(Items from a data source)
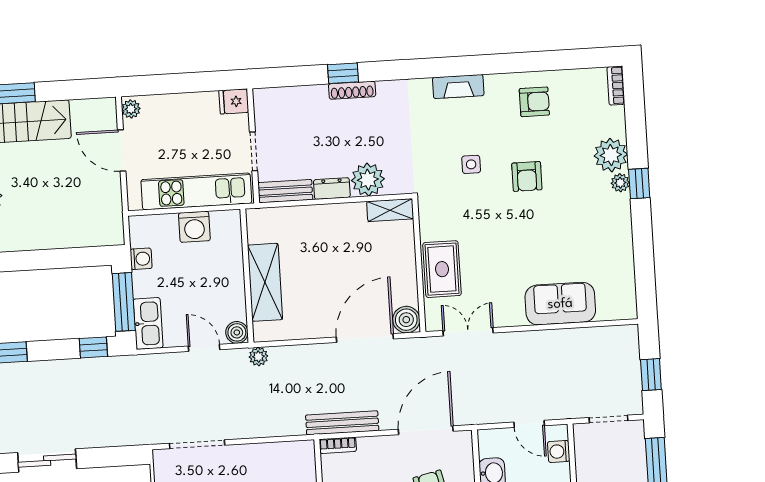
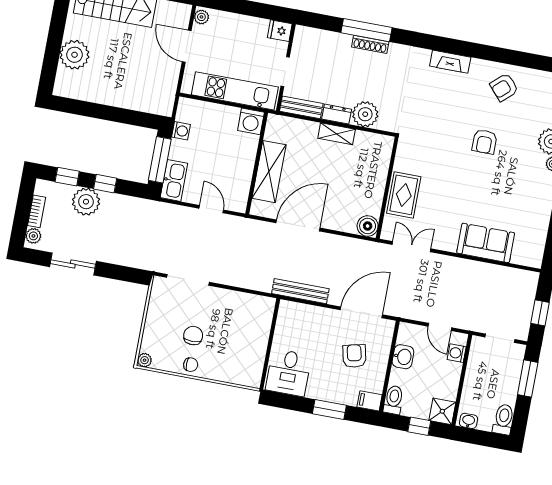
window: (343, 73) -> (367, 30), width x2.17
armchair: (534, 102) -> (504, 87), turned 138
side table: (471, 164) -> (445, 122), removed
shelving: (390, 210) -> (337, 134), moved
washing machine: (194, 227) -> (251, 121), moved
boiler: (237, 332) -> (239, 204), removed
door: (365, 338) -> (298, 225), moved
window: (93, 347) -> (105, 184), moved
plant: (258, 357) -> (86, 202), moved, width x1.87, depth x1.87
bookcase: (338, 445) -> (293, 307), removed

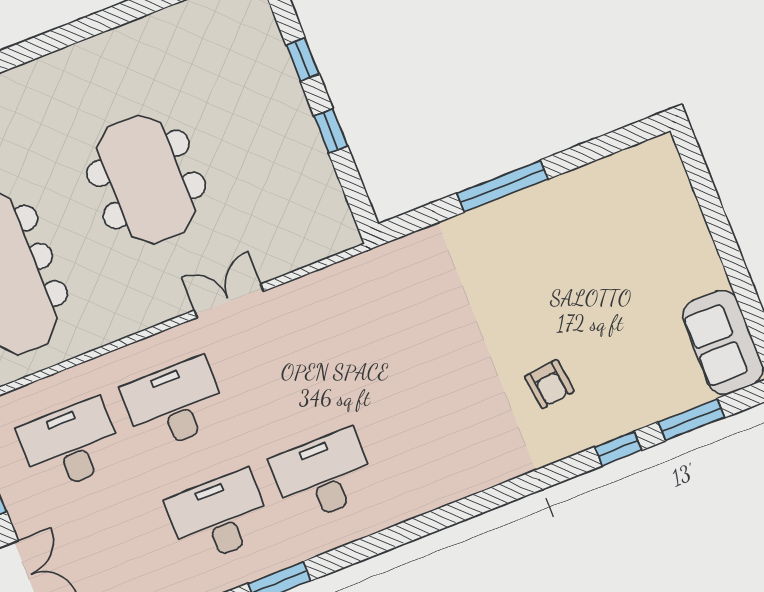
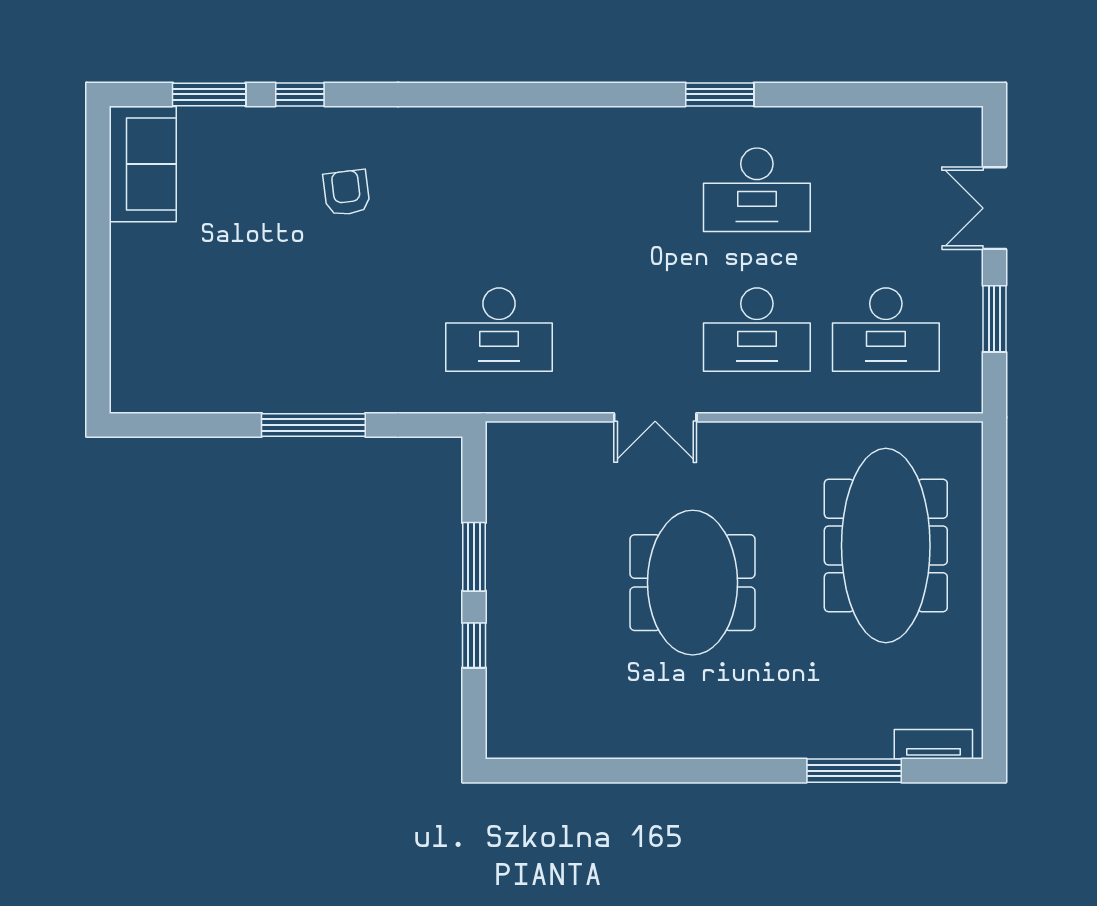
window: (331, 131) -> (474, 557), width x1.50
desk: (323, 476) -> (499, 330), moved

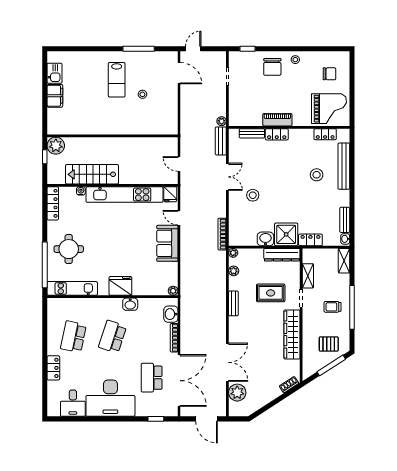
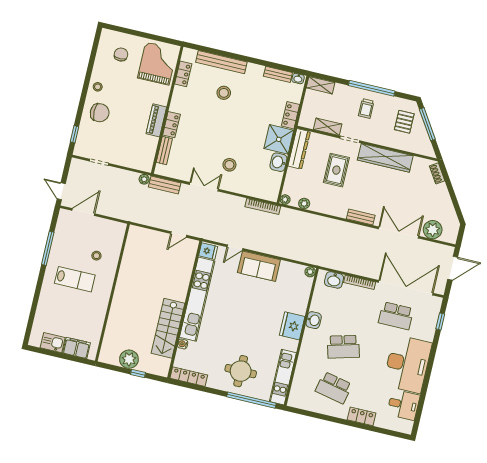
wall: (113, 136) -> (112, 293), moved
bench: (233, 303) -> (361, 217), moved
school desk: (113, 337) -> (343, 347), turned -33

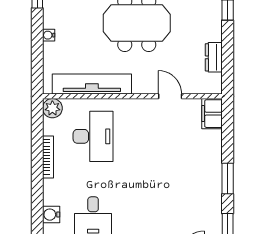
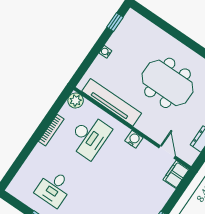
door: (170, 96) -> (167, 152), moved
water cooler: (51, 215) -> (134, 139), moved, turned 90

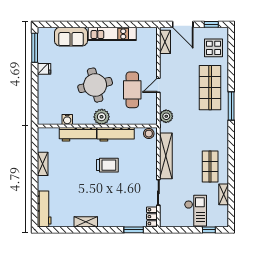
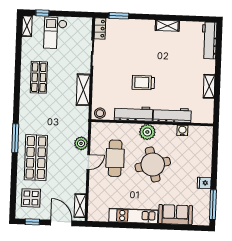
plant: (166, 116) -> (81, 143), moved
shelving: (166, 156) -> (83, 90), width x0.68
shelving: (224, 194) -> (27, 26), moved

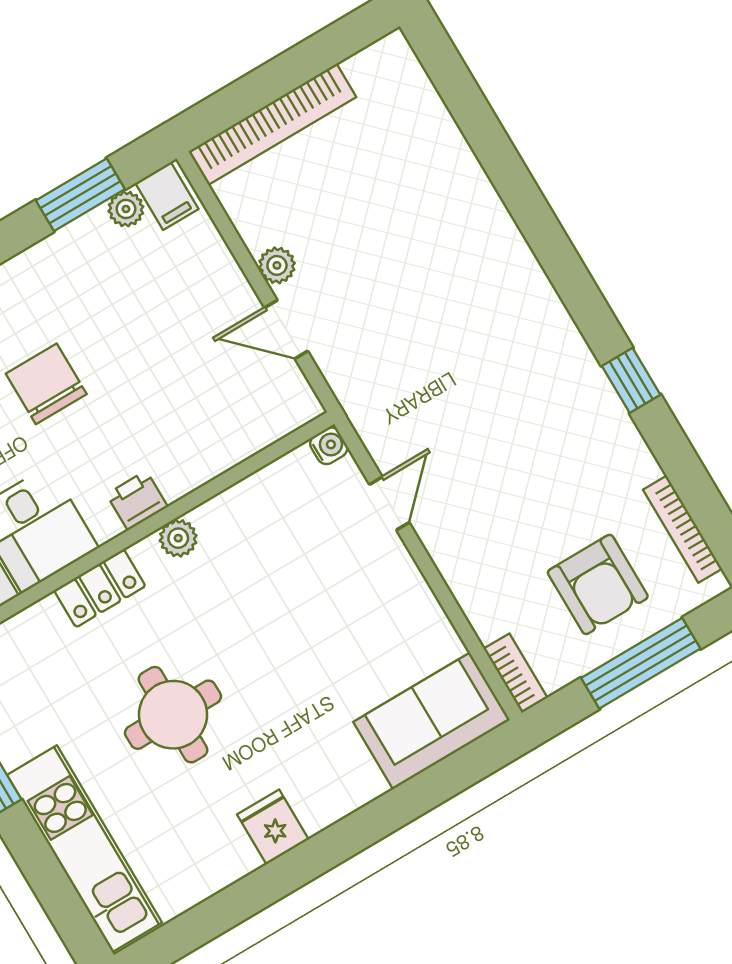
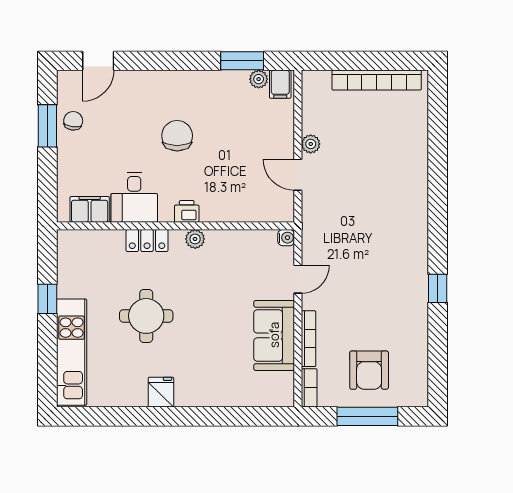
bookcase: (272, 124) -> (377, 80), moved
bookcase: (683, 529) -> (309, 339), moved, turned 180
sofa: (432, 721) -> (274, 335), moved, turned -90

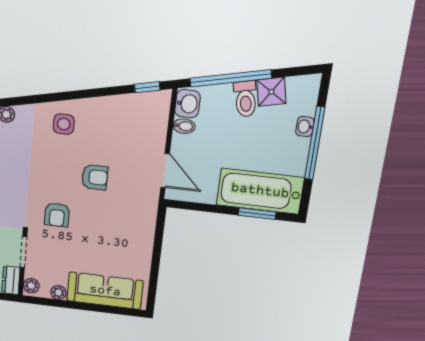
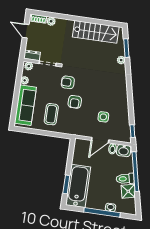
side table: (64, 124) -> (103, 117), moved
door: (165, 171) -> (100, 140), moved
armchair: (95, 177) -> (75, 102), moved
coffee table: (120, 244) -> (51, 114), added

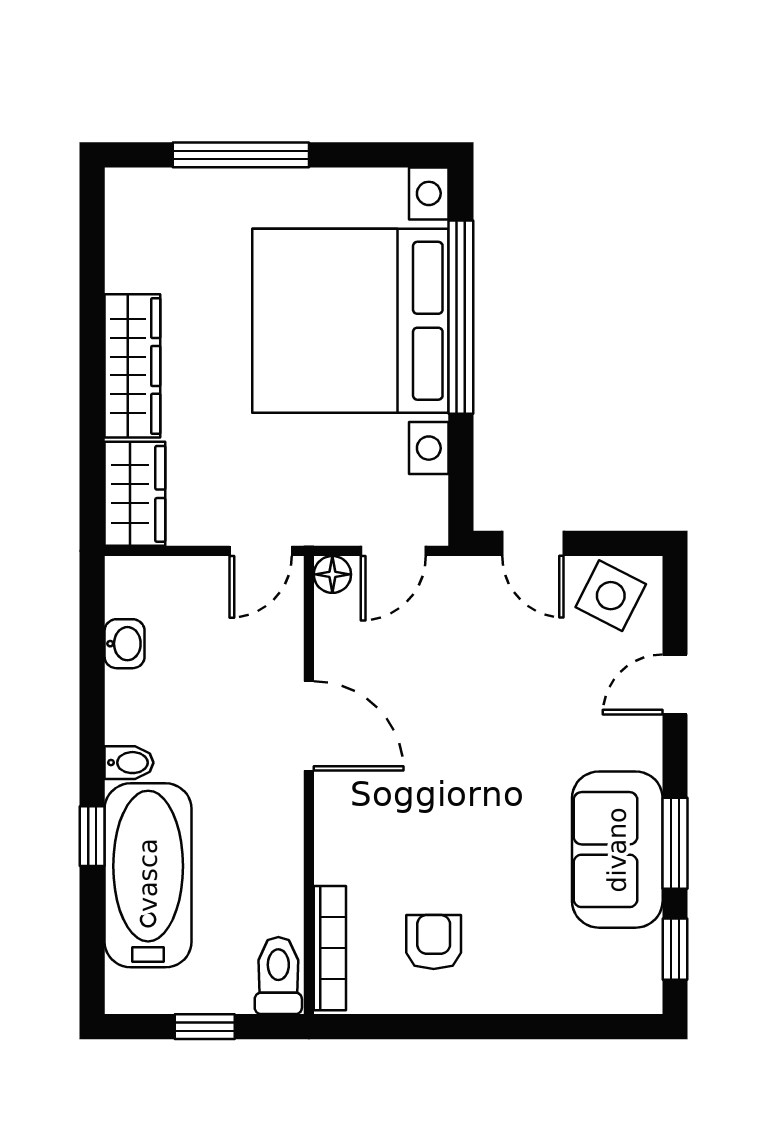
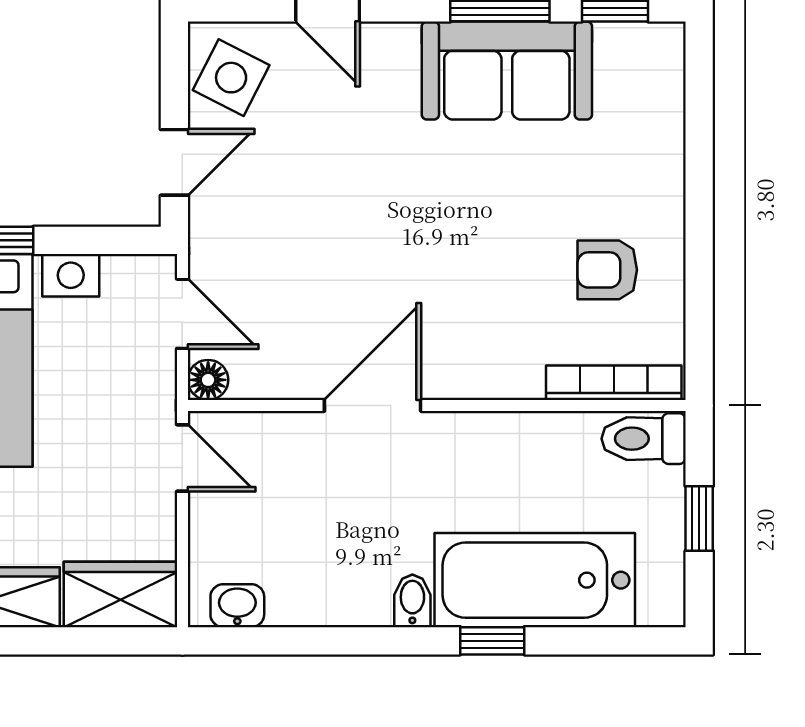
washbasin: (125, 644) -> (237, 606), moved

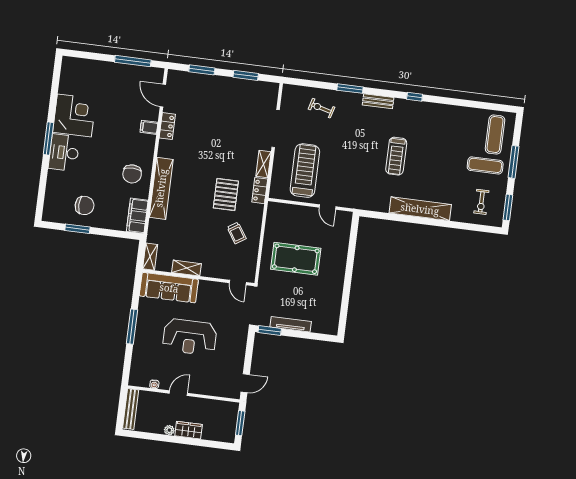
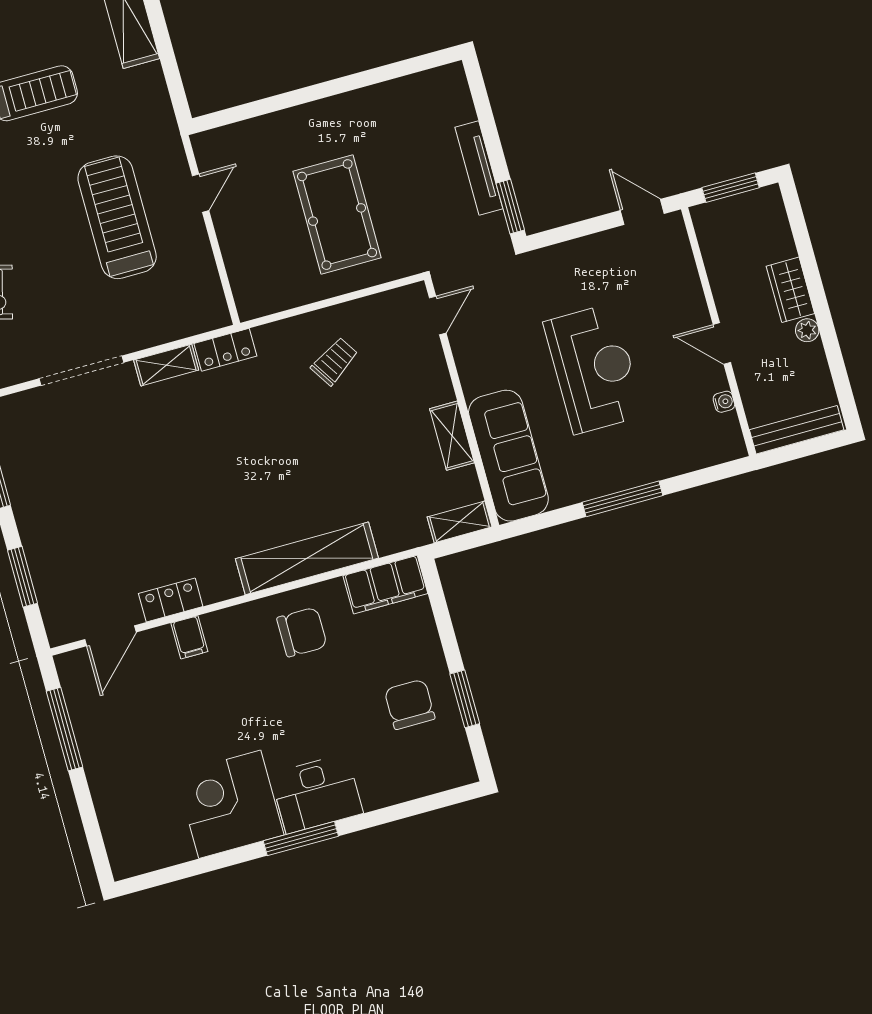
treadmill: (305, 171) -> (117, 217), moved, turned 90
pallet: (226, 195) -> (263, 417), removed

## Task goal
Retype each line above exactly. Leave the images out.

## Answer to this task
window: (343, 73) -> (367, 30), width x2.17
armchair: (534, 102) -> (504, 87), turned 138
side table: (471, 164) -> (445, 122), removed
shelving: (390, 210) -> (337, 134), moved
washing machine: (194, 227) -> (251, 121), moved
boiler: (237, 332) -> (239, 204), removed
door: (365, 338) -> (298, 225), moved
window: (93, 347) -> (105, 184), moved
plant: (258, 357) -> (86, 202), moved, width x1.87, depth x1.87
bookcase: (338, 445) -> (293, 307), removed

window: (331, 131) -> (474, 557), width x1.50
desk: (323, 476) -> (499, 330), moved

wall: (113, 136) -> (112, 293), moved
bench: (233, 303) -> (361, 217), moved
school desk: (113, 337) -> (343, 347), turned -33

door: (170, 96) -> (167, 152), moved
water cooler: (51, 215) -> (134, 139), moved, turned 90

plant: (166, 116) -> (81, 143), moved
shelving: (166, 156) -> (83, 90), width x0.68
shelving: (224, 194) -> (27, 26), moved

bookcase: (272, 124) -> (377, 80), moved
bookcase: (683, 529) -> (309, 339), moved, turned 180
sofa: (432, 721) -> (274, 335), moved, turned -90

side table: (64, 124) -> (103, 117), moved
door: (165, 171) -> (100, 140), moved
armchair: (95, 177) -> (75, 102), moved
coffee table: (120, 244) -> (51, 114), added

washbasin: (125, 644) -> (237, 606), moved

treadmill: (305, 171) -> (117, 217), moved, turned 90
pallet: (226, 195) -> (263, 417), removed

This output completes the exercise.